Exercise -
Which lines run from the line with "Someone carried the OrangeMushroom" through the line with "Someone rotated the OrangePlane" in the entries below? Print them exactly, both ends included, and nothing more.

(Object change listings)
------------------------------------------------

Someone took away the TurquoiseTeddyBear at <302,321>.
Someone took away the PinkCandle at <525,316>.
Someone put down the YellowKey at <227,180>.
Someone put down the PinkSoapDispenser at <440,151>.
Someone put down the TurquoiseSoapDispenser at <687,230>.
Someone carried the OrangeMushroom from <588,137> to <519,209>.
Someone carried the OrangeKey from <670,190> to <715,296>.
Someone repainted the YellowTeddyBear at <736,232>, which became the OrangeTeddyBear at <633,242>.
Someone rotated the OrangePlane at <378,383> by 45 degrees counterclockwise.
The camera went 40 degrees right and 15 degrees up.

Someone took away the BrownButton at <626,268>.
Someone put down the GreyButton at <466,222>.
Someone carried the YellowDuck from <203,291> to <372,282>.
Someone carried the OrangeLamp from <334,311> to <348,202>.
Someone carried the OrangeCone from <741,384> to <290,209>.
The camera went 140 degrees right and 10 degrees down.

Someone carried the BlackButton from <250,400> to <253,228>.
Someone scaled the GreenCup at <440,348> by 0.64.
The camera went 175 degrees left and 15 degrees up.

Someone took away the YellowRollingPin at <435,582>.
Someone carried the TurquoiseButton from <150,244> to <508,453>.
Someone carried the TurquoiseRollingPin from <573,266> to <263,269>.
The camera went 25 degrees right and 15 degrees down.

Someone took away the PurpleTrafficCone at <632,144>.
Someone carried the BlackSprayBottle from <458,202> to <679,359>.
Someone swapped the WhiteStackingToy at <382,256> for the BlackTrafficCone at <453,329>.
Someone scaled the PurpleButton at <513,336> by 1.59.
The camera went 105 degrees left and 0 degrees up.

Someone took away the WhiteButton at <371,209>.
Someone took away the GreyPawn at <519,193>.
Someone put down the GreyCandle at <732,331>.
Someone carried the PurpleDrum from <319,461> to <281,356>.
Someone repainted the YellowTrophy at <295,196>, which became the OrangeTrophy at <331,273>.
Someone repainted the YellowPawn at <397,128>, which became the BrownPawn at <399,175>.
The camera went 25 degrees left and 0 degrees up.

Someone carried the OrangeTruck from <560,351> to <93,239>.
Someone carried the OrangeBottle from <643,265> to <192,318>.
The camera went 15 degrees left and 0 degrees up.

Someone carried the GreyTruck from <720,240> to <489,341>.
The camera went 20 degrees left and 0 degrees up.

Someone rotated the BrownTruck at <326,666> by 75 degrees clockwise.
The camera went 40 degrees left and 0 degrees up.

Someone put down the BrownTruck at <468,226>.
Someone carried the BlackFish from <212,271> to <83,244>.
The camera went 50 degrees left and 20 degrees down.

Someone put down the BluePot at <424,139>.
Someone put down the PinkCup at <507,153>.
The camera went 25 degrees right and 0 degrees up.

------------------------------------------------

Exercise answer -
Someone carried the OrangeMushroom from <588,137> to <519,209>.
Someone carried the OrangeKey from <670,190> to <715,296>.
Someone repainted the YellowTeddyBear at <736,232>, which became the OrangeTeddyBear at <633,242>.
Someone rotated the OrangePlane at <378,383> by 45 degrees counterclockwise.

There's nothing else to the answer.